▸ Exercise: Restate the following entries exactly. Keep the pictures out.

▸ Data extract:
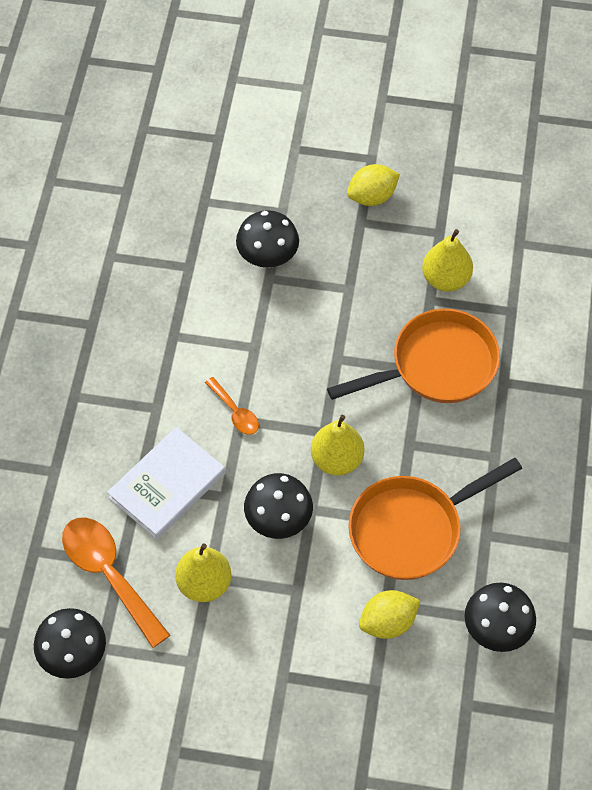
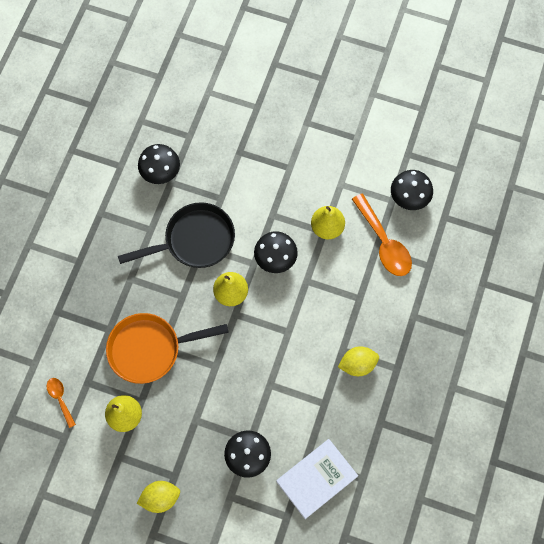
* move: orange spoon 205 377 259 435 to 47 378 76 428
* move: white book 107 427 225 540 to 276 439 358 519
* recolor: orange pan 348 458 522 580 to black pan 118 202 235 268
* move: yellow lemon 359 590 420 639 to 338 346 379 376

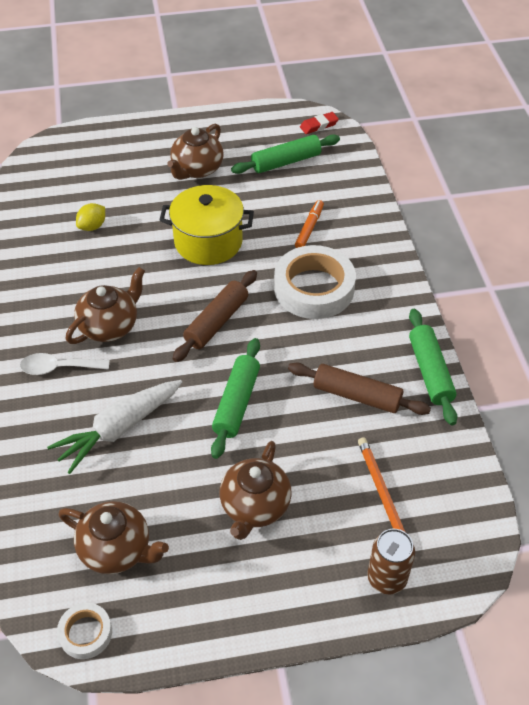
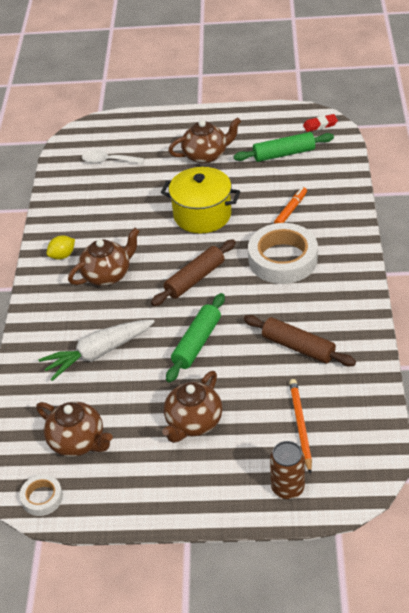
* rotate: brown teapot 167 124 223 180 = 168 117 241 164 150 degrees counterclockwise
* move: yellow lemon 76 203 105 231 to 47 235 75 260
* delete: green rolling pin 409 309 458 425
* move: white spoon 20 353 109 375 to 82 150 144 164

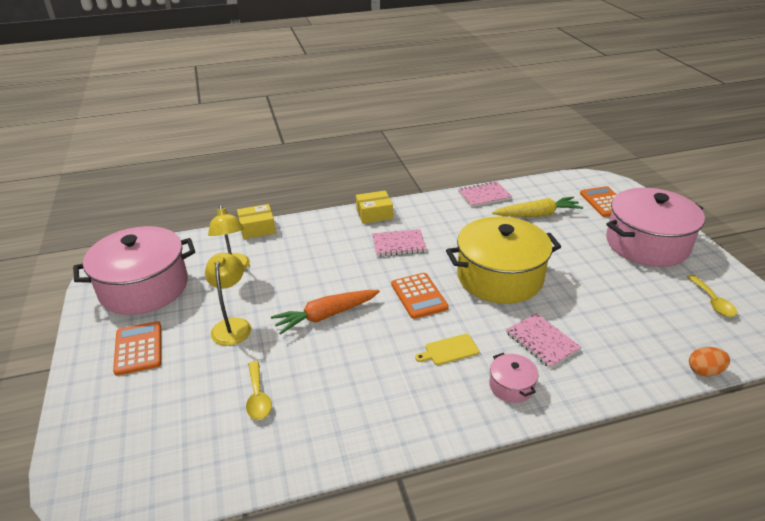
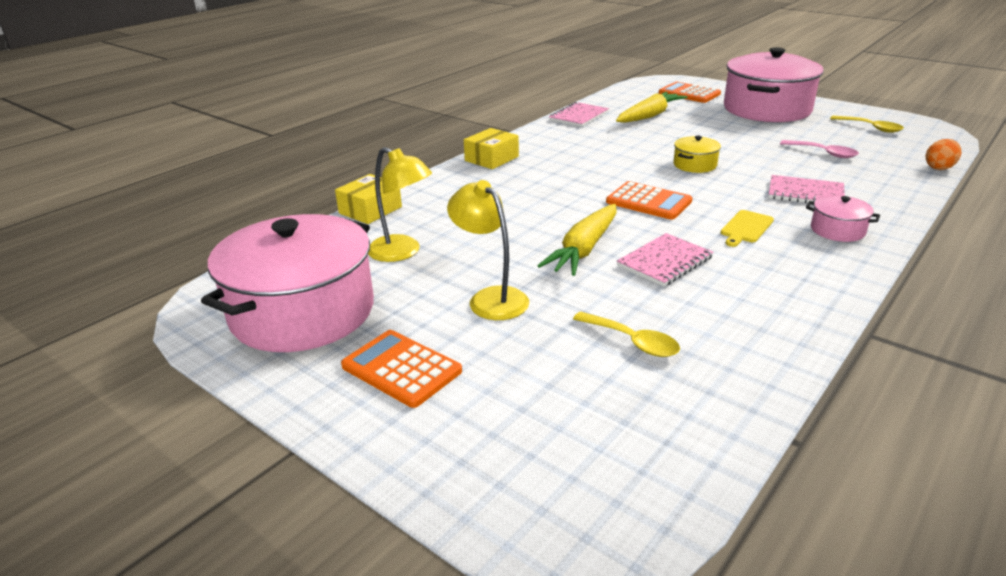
* resize: yellow pot 446 217 561 304 = 673 136 721 173 x0.42
* move: pink notebook 372 229 427 256 to 617 233 713 286
* recolor: orange carrot 271 290 380 335 to yellow carrot 538 204 617 276
* insert: pink spoon 780 140 859 158

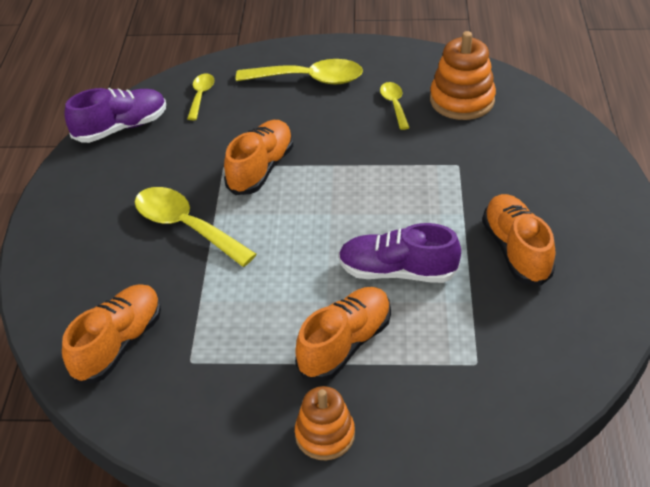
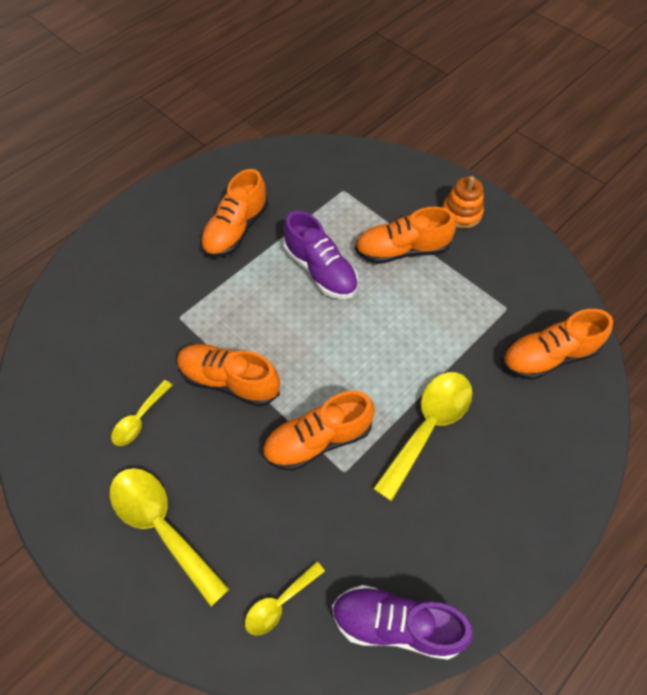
* delete: orange stacking toy 430 31 496 120
* rotate: yellow spoon 135 187 257 267 = 373 372 472 501 135 degrees counterclockwise
* insert: orange shoe 177 344 280 407

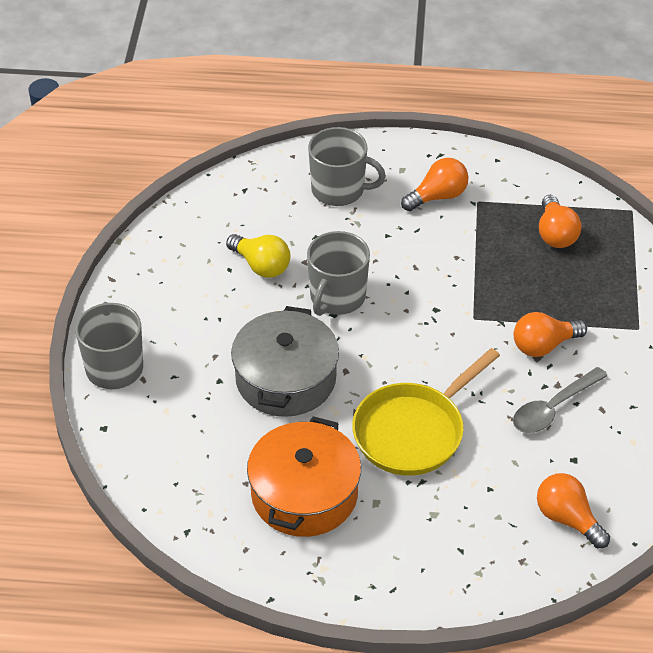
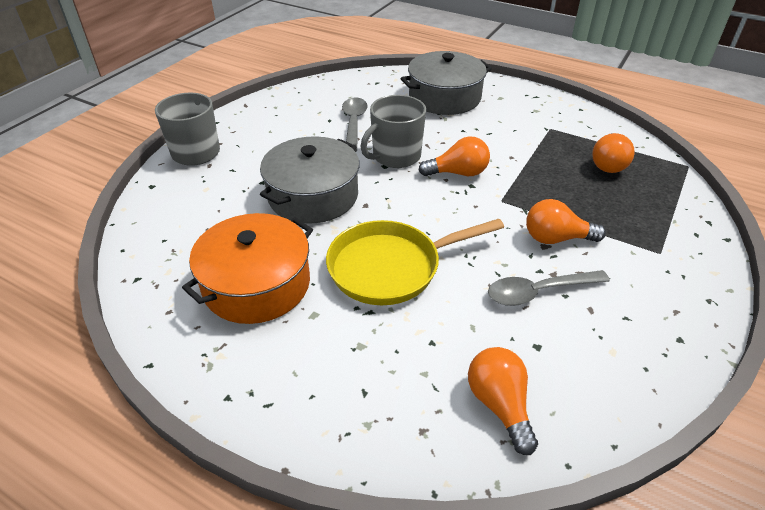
* replace: grey mug 308 127 386 206 to grey pot 400 51 492 115
* move: orange light bulb 401 158 468 211 to 418 136 490 176
* replace: yellow light bulb 226 234 290 278 to grey spoon 342 97 368 152

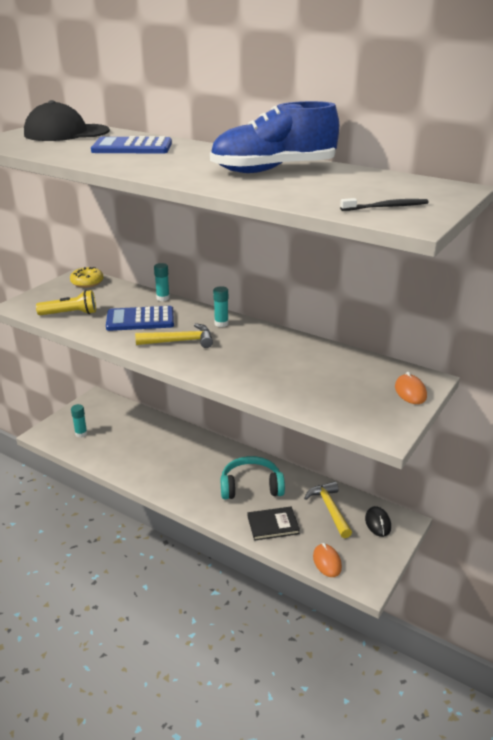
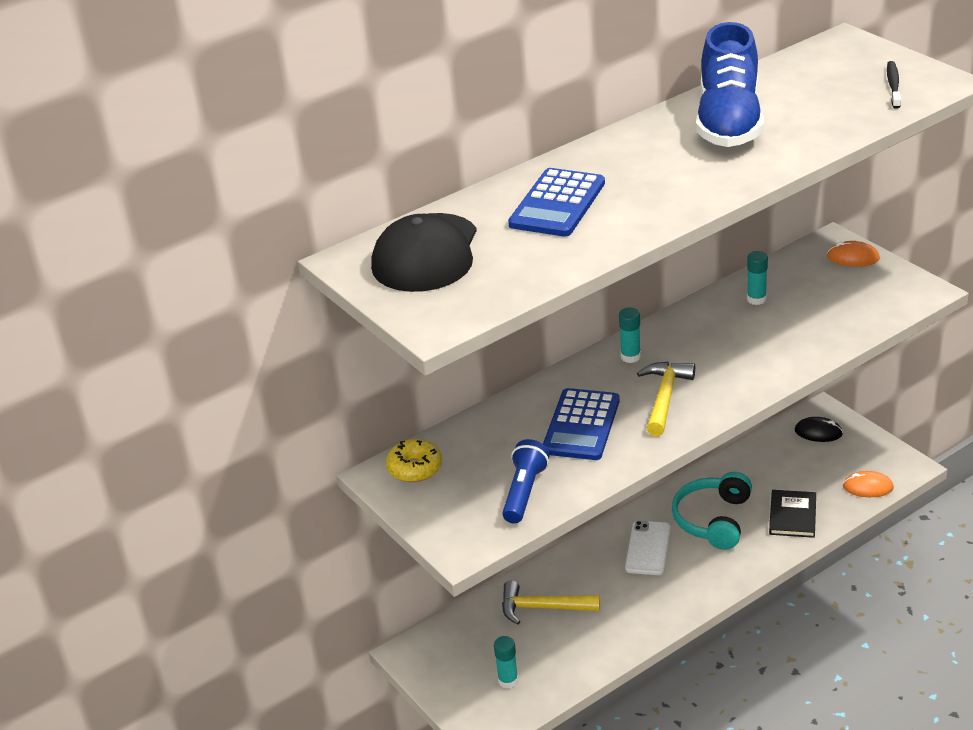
* move: turquoise glue stick 154 263 170 301 to 747 251 768 305
* recolor: yellow flashlight 36 290 96 315 to blue flashlight 502 439 550 523
* move: yellow hammer 304 481 352 538 to 502 581 600 625
* insert: white phone 625 521 671 575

▸ Answer section:
* move: orange spoon 205 377 259 435 to 47 378 76 428
* move: white book 107 427 225 540 to 276 439 358 519
* recolor: orange pan 348 458 522 580 to black pan 118 202 235 268
* move: yellow lemon 359 590 420 639 to 338 346 379 376

* rotate: brown teapot 167 124 223 180 = 168 117 241 164 150 degrees counterclockwise
* move: yellow lemon 76 203 105 231 to 47 235 75 260
* delete: green rolling pin 409 309 458 425
* move: white spoon 20 353 109 375 to 82 150 144 164

* resize: yellow pot 446 217 561 304 = 673 136 721 173 x0.42
* move: pink notebook 372 229 427 256 to 617 233 713 286
* recolor: orange carrot 271 290 380 335 to yellow carrot 538 204 617 276
* insert: pink spoon 780 140 859 158

* delete: orange stacking toy 430 31 496 120
* rotate: yellow spoon 135 187 257 267 = 373 372 472 501 135 degrees counterclockwise
* insert: orange shoe 177 344 280 407

* replace: grey mug 308 127 386 206 to grey pot 400 51 492 115
* move: orange light bulb 401 158 468 211 to 418 136 490 176
* replace: yellow light bulb 226 234 290 278 to grey spoon 342 97 368 152

* move: turquoise glue stick 154 263 170 301 to 747 251 768 305
* recolor: yellow flashlight 36 290 96 315 to blue flashlight 502 439 550 523
* move: yellow hammer 304 481 352 538 to 502 581 600 625
* insert: white phone 625 521 671 575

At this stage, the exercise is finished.